*Directions*.
Reproduce exactly the stretch of lines from the one containing "Run 1 [396, 54]" through the one containing "From the cell", including both of those lines.
* * *
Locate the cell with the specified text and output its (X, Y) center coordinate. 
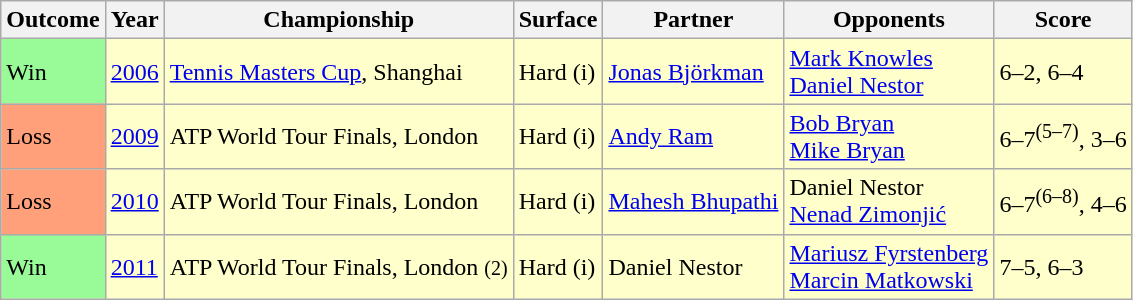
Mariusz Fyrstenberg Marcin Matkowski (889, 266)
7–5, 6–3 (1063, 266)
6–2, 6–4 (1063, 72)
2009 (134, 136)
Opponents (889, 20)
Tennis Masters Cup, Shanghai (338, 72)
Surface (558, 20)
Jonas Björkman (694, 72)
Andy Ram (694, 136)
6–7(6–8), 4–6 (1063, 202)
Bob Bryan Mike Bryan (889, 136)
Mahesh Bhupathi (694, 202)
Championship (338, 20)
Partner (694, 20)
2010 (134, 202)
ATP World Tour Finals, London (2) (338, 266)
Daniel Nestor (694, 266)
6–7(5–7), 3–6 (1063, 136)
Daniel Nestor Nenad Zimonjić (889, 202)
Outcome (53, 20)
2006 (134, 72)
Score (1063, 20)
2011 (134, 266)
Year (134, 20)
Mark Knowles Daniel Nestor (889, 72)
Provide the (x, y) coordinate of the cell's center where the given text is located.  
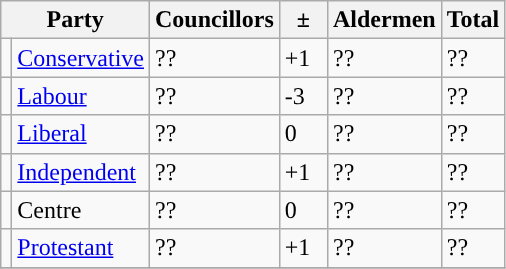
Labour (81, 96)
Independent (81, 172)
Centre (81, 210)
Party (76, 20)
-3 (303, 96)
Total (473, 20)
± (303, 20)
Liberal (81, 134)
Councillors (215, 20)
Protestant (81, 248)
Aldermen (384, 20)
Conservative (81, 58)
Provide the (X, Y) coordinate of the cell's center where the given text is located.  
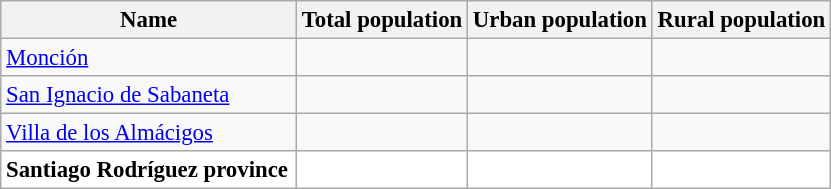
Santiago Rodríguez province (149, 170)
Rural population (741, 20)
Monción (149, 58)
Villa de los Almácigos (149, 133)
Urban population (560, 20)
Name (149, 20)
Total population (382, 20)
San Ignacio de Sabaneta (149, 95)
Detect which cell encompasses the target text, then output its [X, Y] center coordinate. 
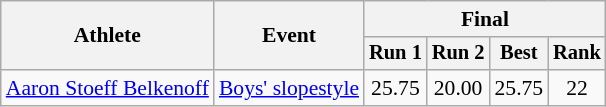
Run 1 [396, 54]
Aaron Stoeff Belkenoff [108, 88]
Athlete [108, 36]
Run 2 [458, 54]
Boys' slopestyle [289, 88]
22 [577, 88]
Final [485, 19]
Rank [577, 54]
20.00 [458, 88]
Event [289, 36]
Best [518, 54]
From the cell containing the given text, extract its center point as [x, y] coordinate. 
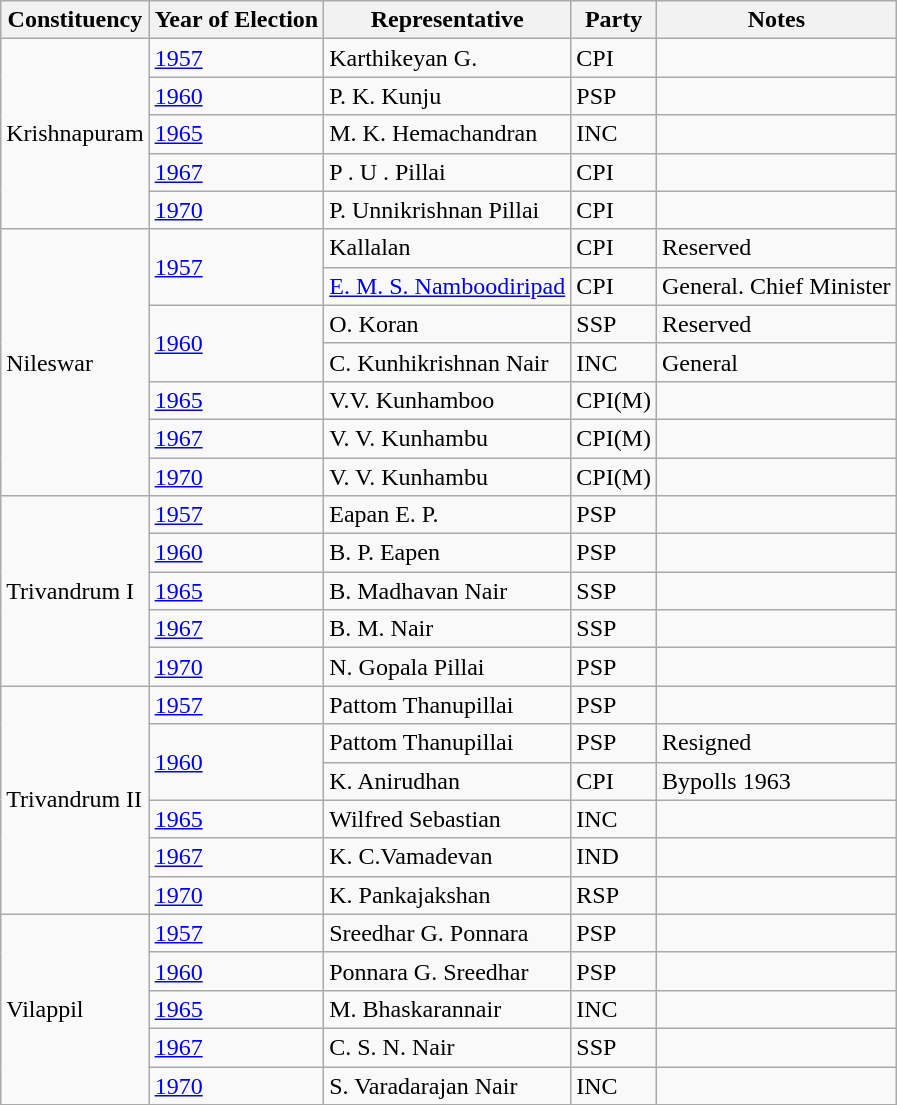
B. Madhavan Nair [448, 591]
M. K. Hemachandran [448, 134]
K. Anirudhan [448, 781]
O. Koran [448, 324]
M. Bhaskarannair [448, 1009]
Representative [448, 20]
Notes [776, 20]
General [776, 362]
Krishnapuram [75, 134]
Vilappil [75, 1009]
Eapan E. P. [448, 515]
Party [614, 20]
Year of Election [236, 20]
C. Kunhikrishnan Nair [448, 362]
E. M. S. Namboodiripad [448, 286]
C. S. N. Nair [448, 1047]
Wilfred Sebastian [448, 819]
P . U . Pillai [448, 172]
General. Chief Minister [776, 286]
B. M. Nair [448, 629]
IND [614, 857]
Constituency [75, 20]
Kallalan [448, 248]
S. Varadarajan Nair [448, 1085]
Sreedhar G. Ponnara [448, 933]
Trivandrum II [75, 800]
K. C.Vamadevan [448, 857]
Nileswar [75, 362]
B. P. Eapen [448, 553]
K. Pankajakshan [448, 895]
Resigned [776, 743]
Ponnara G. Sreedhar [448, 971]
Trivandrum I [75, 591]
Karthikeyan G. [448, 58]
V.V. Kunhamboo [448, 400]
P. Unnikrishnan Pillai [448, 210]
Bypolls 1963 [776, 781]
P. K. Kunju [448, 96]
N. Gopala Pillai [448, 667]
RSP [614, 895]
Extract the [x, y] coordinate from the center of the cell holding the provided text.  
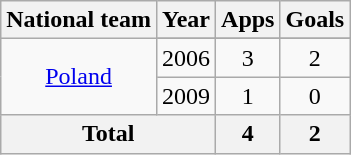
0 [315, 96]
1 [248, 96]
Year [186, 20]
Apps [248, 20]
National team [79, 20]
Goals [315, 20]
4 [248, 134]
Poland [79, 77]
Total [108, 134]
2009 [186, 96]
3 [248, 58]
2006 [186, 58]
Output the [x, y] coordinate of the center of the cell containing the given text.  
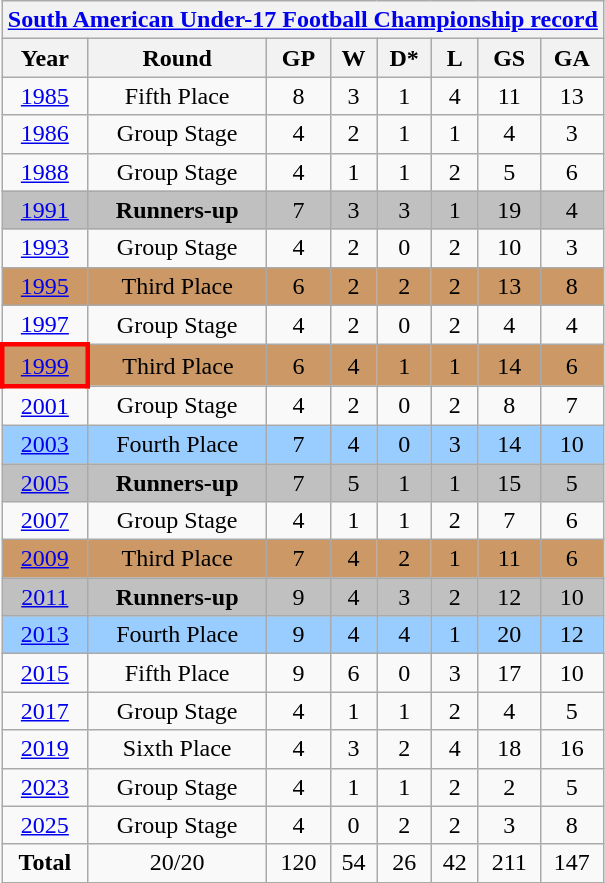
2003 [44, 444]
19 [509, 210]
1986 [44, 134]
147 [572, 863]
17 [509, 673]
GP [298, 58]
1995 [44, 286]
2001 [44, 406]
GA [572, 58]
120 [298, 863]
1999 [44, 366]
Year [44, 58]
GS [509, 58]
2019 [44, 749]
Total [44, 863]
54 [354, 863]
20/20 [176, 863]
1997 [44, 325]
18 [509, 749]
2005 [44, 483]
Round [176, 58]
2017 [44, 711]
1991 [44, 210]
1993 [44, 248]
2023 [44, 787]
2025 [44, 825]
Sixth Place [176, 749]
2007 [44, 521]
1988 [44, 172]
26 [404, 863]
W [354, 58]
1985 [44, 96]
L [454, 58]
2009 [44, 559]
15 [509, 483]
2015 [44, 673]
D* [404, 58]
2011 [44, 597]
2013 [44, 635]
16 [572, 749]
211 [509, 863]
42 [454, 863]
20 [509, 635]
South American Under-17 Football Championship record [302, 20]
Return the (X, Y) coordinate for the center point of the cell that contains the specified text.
* * *
*Reply*.
Run 1 [396, 54]
Aaron Stoeff Belkenoff [108, 88]
Athlete [108, 36]
Run 2 [458, 54]
Boys' slopestyle [289, 88]
22 [577, 88]
Final [485, 19]
Rank [577, 54]
20.00 [458, 88]
Event [289, 36]
Best [518, 54]
From the cell containing the given text, extract its center point as [x, y] coordinate. 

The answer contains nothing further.